Reproduce verbatim the lines of the material below, starting at the line with "green duck: 6 -> 5" and ending at the line with "yellow banana: 2 -> 4", both inclusive; skip the rest.

Material shown:
======

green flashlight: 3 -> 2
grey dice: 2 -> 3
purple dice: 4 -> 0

======

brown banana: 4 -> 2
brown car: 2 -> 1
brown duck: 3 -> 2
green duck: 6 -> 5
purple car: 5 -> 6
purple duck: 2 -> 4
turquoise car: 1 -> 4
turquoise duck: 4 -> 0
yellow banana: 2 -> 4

======

Exercise response:
green duck: 6 -> 5
purple car: 5 -> 6
purple duck: 2 -> 4
turquoise car: 1 -> 4
turquoise duck: 4 -> 0
yellow banana: 2 -> 4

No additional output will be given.